Given entries: Begin

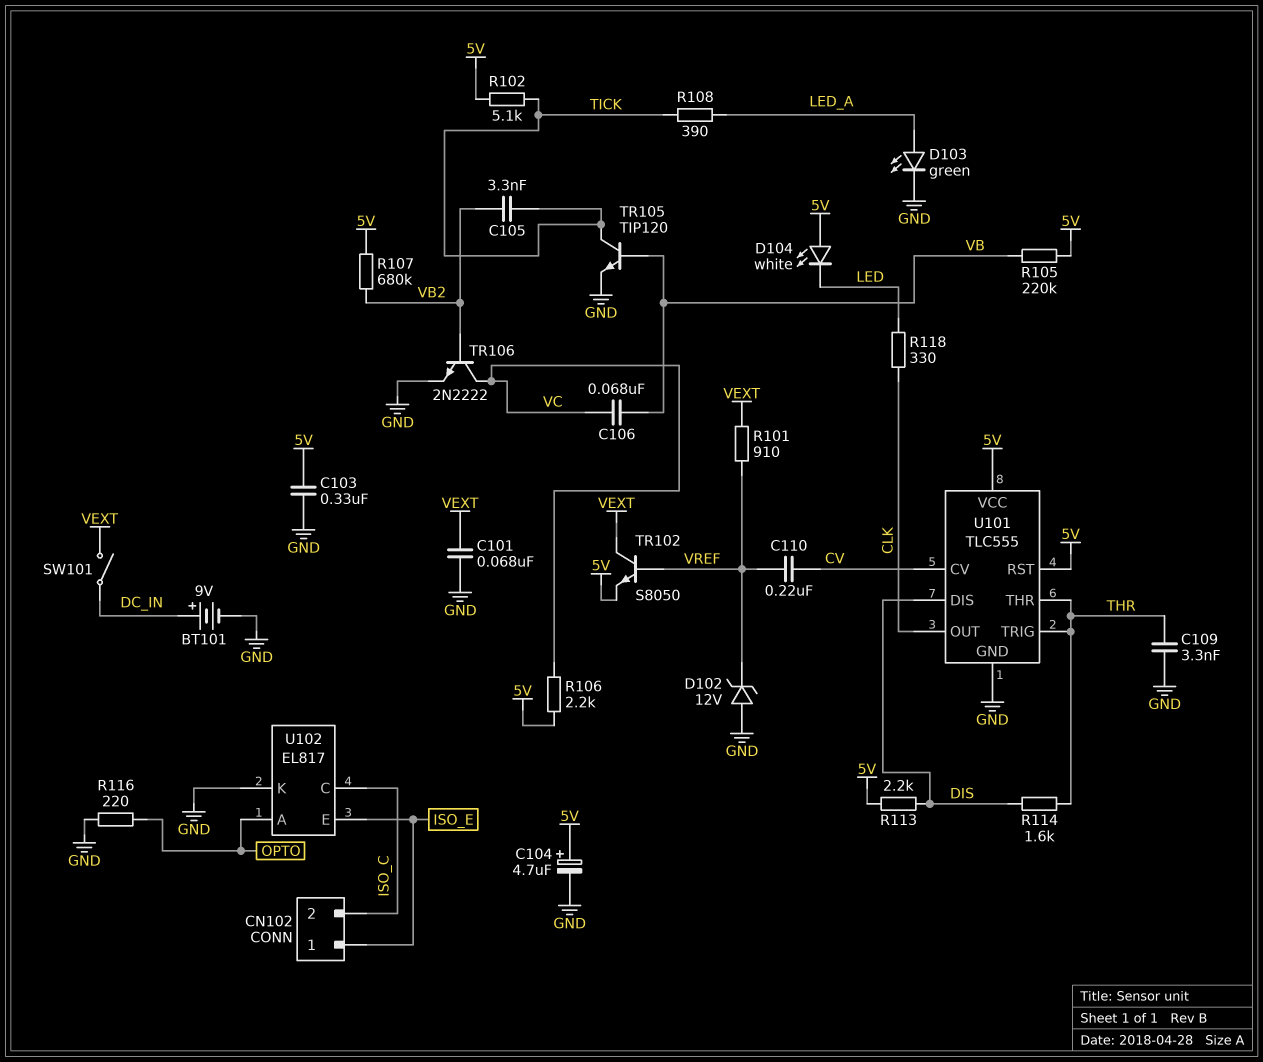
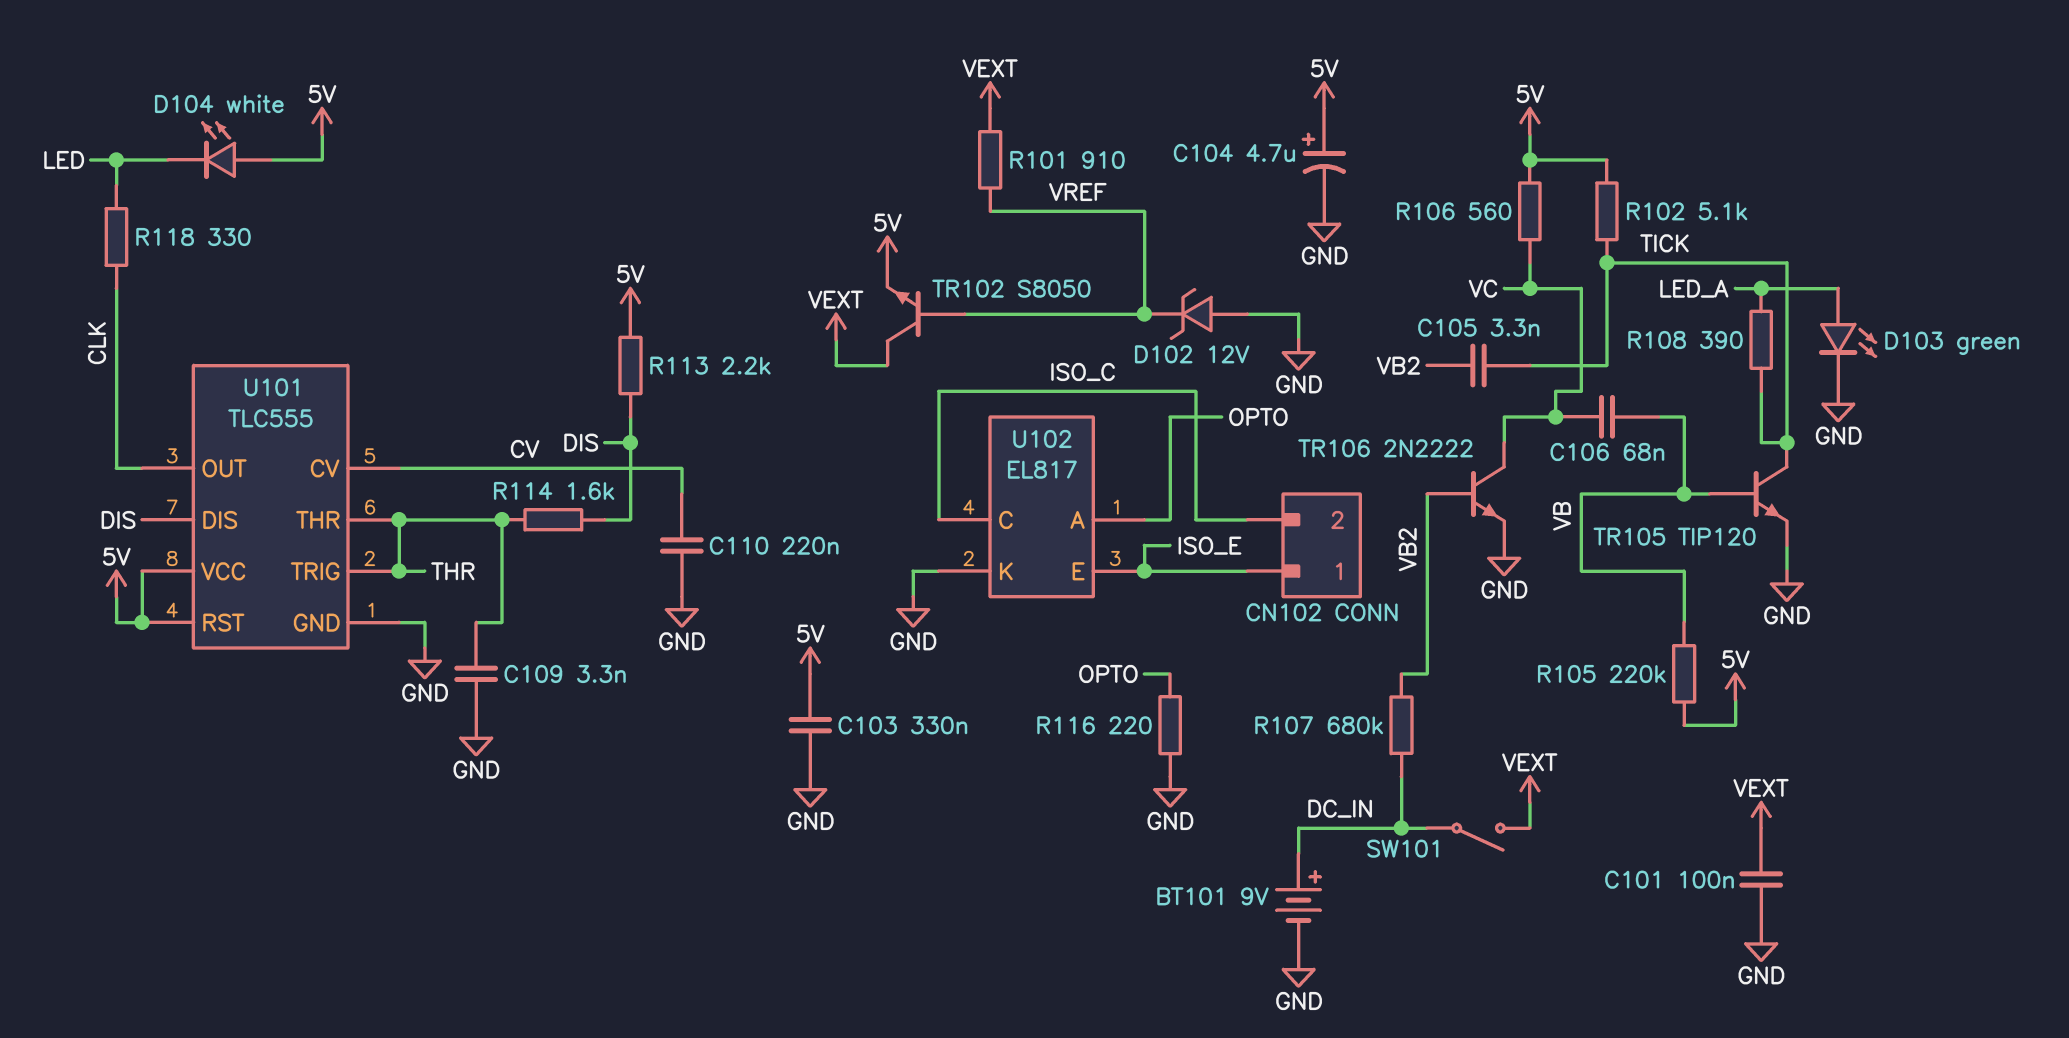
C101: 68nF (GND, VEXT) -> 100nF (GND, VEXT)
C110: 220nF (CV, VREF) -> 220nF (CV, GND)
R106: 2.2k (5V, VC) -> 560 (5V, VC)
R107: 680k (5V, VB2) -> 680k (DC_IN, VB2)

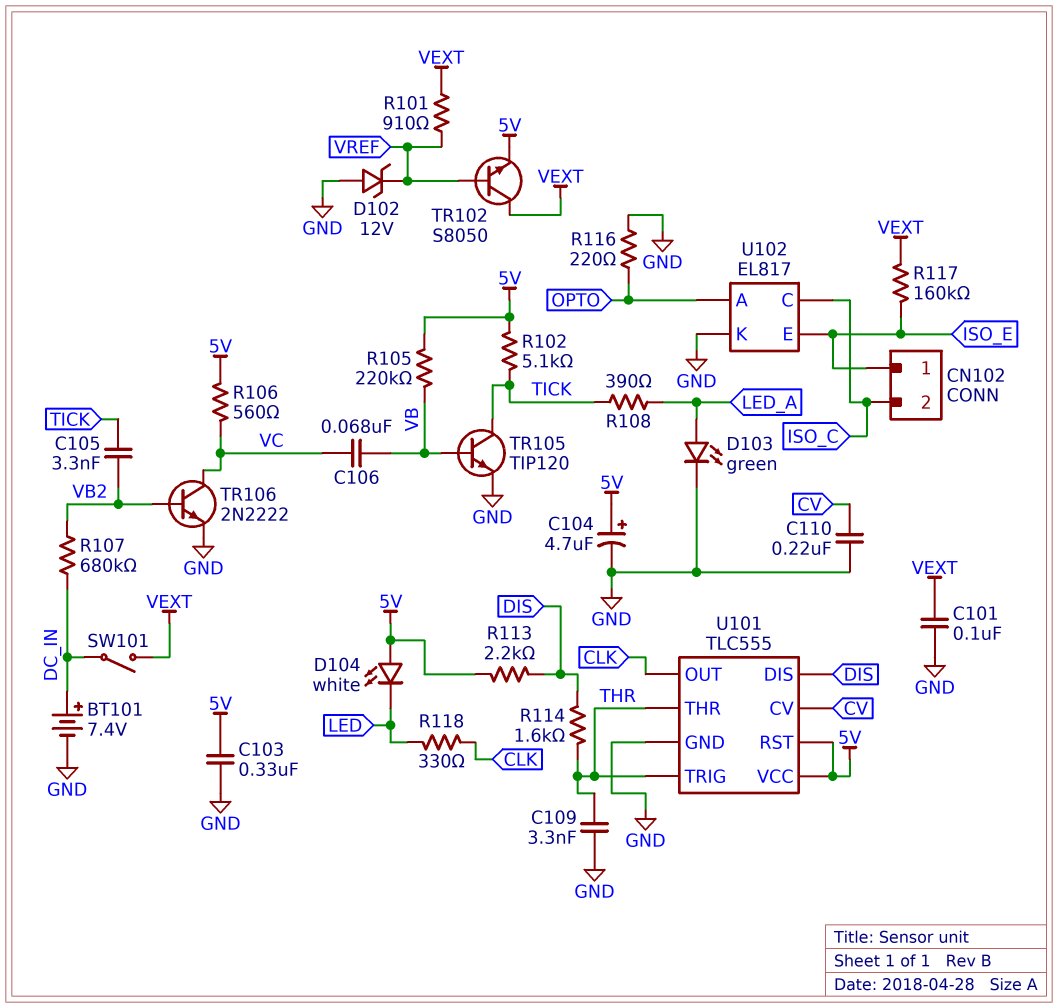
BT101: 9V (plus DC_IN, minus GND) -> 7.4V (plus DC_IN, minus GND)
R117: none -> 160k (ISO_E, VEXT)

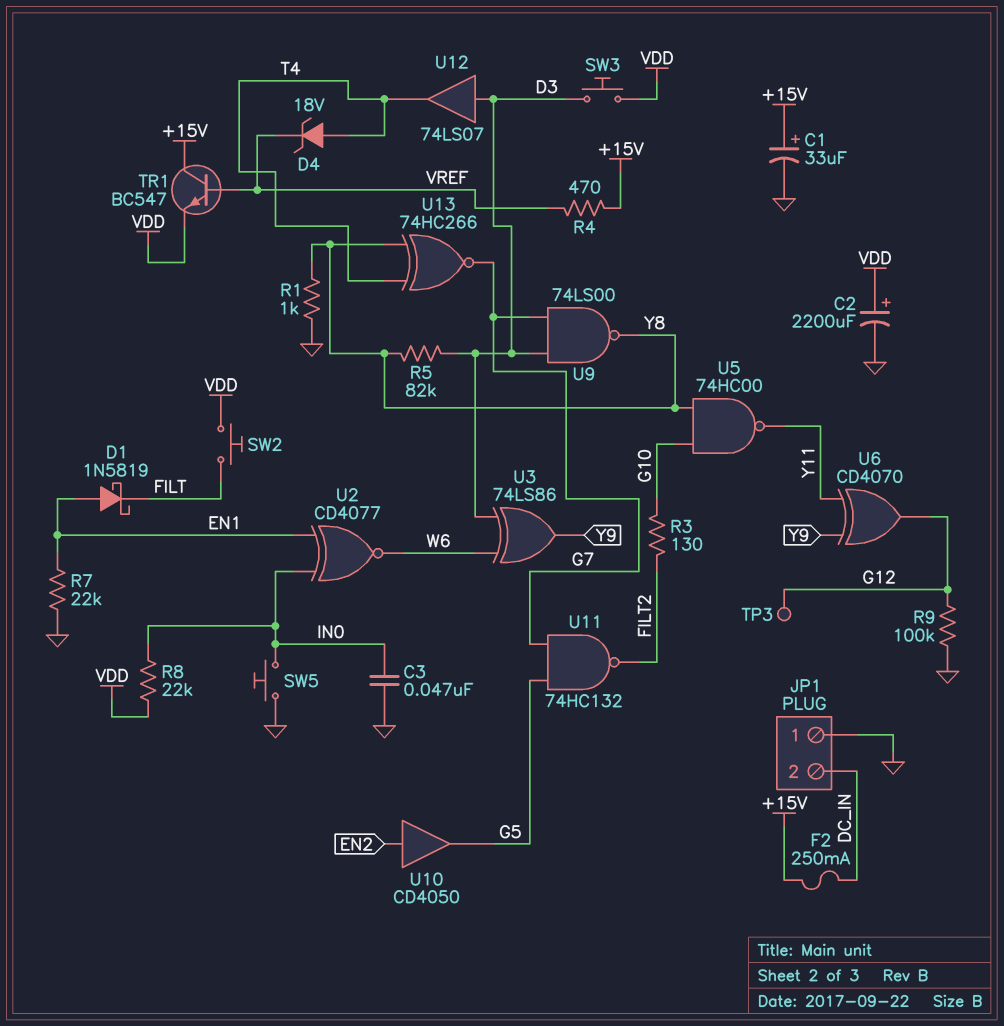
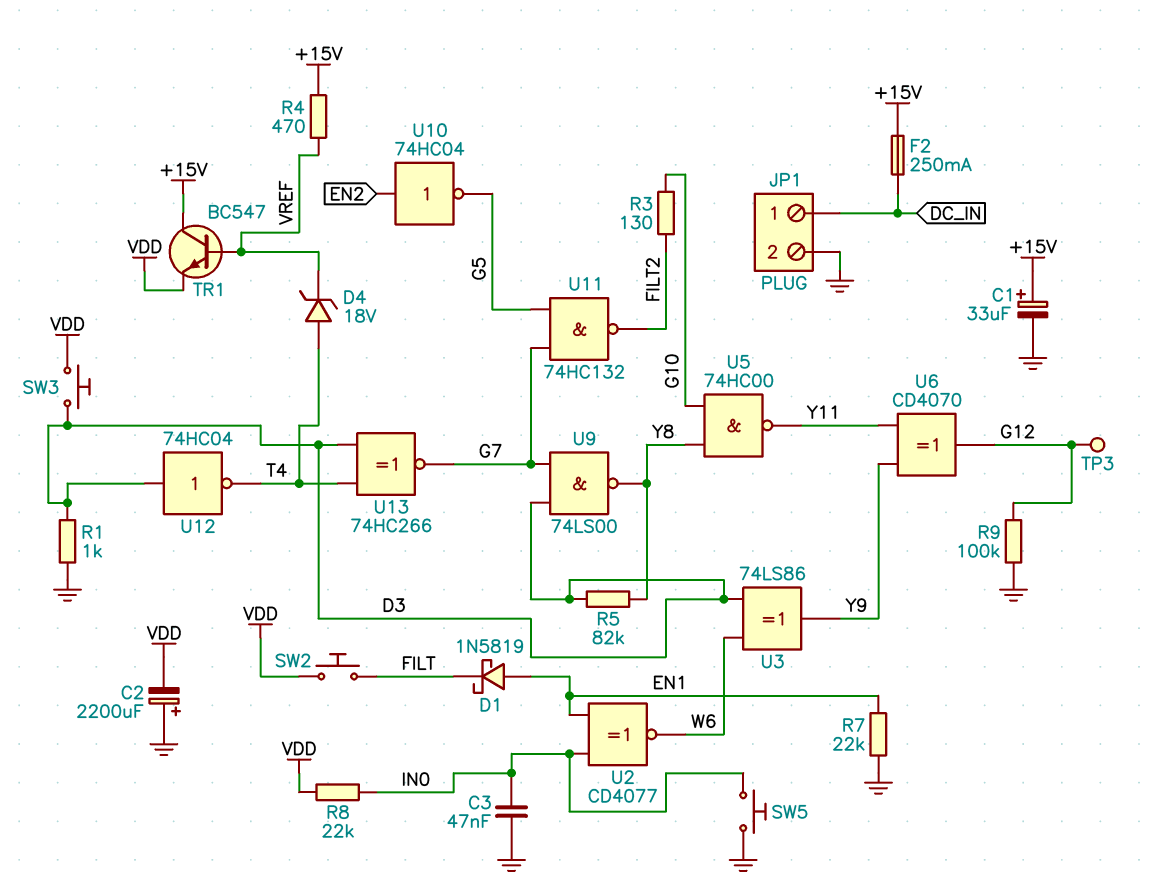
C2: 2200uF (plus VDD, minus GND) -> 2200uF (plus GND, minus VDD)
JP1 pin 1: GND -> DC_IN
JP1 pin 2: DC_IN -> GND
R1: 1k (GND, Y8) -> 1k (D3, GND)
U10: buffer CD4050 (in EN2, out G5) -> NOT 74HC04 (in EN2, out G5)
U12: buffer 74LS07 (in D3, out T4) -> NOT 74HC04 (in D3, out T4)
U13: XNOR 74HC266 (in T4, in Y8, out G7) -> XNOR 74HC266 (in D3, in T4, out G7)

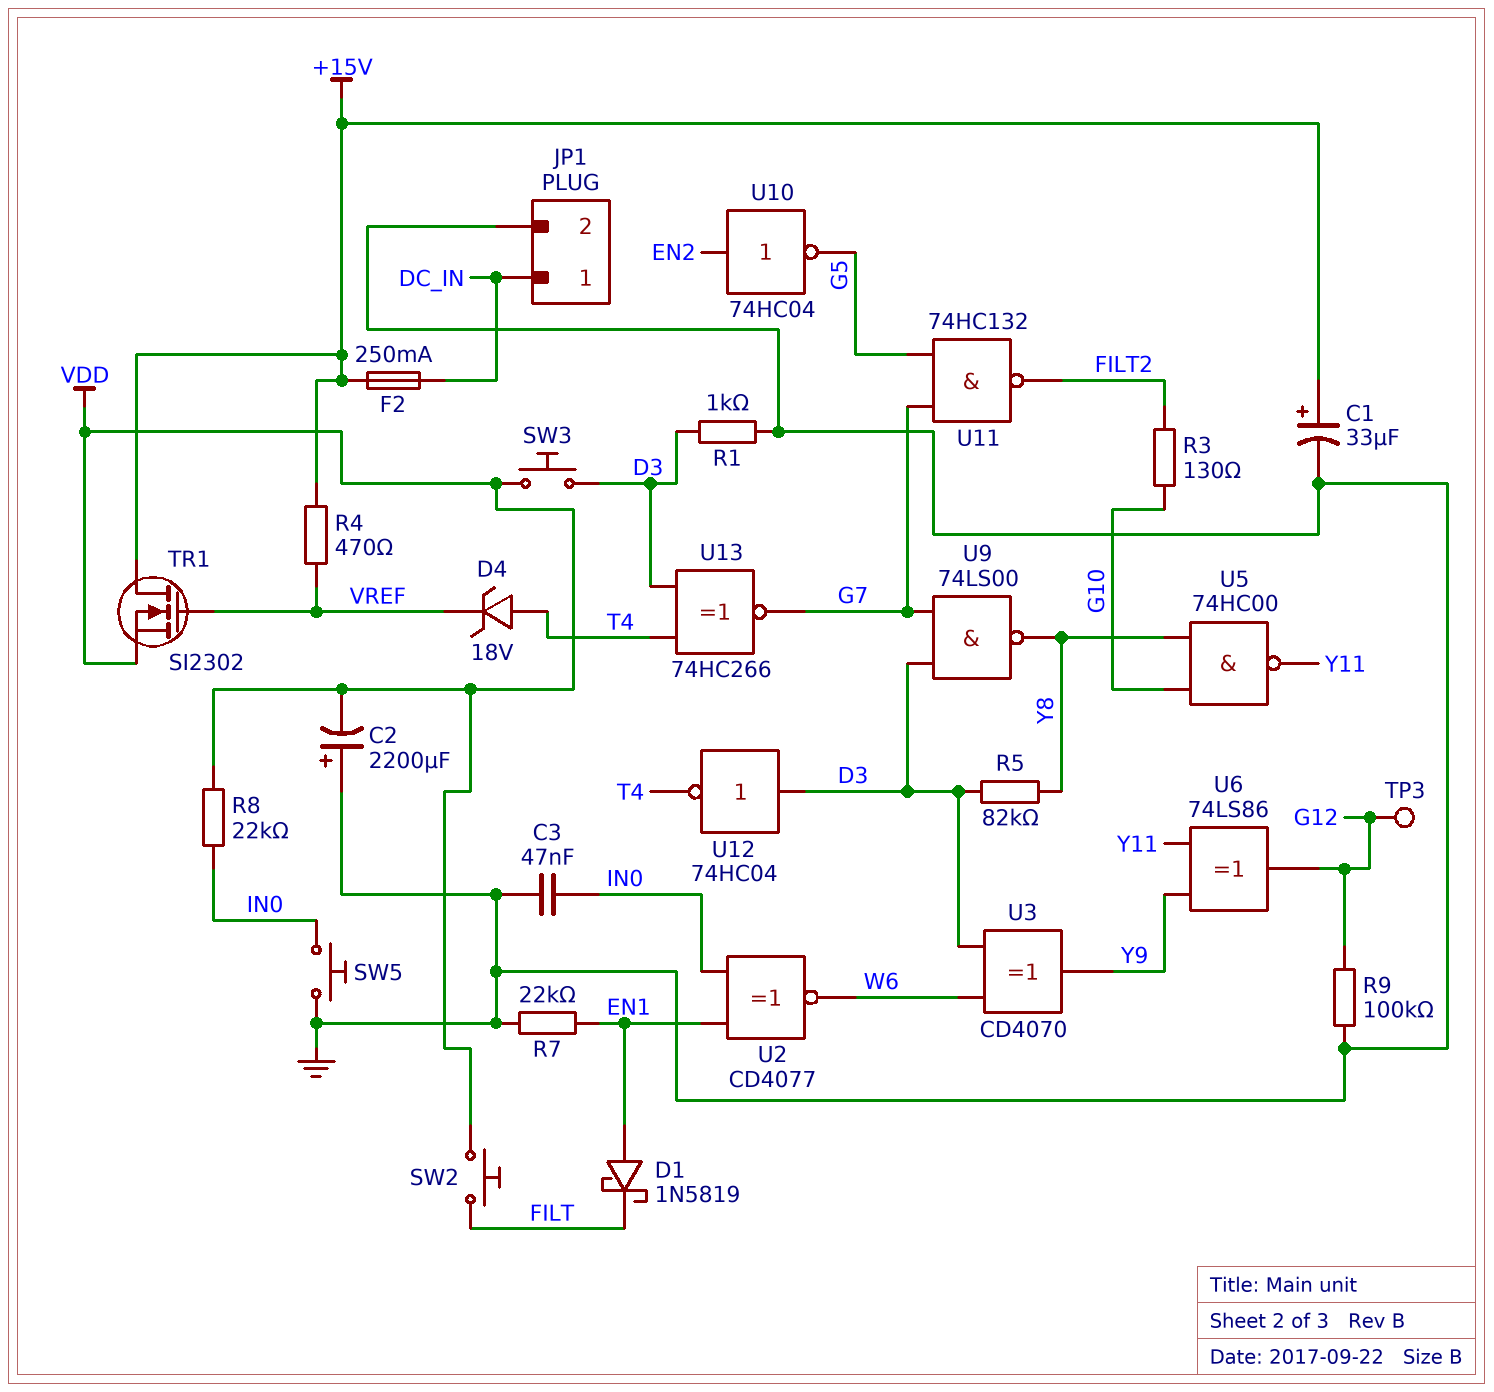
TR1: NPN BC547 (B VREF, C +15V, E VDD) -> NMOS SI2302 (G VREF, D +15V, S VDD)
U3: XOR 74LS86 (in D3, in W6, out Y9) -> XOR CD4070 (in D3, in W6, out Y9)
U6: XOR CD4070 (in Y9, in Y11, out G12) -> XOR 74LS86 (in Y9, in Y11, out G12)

Given entries: End

[Problem to work on]
Print every entry verbatim and leave all pictures out.

[Task answer]
C101: 68nF (GND, VEXT) -> 100nF (GND, VEXT)
C110: 220nF (CV, VREF) -> 220nF (CV, GND)
R106: 2.2k (5V, VC) -> 560 (5V, VC)
R107: 680k (5V, VB2) -> 680k (DC_IN, VB2)

BT101: 9V (plus DC_IN, minus GND) -> 7.4V (plus DC_IN, minus GND)
R117: none -> 160k (ISO_E, VEXT)

C2: 2200uF (plus VDD, minus GND) -> 2200uF (plus GND, minus VDD)
JP1 pin 1: GND -> DC_IN
JP1 pin 2: DC_IN -> GND
R1: 1k (GND, Y8) -> 1k (D3, GND)
U10: buffer CD4050 (in EN2, out G5) -> NOT 74HC04 (in EN2, out G5)
U12: buffer 74LS07 (in D3, out T4) -> NOT 74HC04 (in D3, out T4)
U13: XNOR 74HC266 (in T4, in Y8, out G7) -> XNOR 74HC266 (in D3, in T4, out G7)

TR1: NPN BC547 (B VREF, C +15V, E VDD) -> NMOS SI2302 (G VREF, D +15V, S VDD)
U3: XOR 74LS86 (in D3, in W6, out Y9) -> XOR CD4070 (in D3, in W6, out Y9)
U6: XOR CD4070 (in Y9, in Y11, out G12) -> XOR 74LS86 (in Y9, in Y11, out G12)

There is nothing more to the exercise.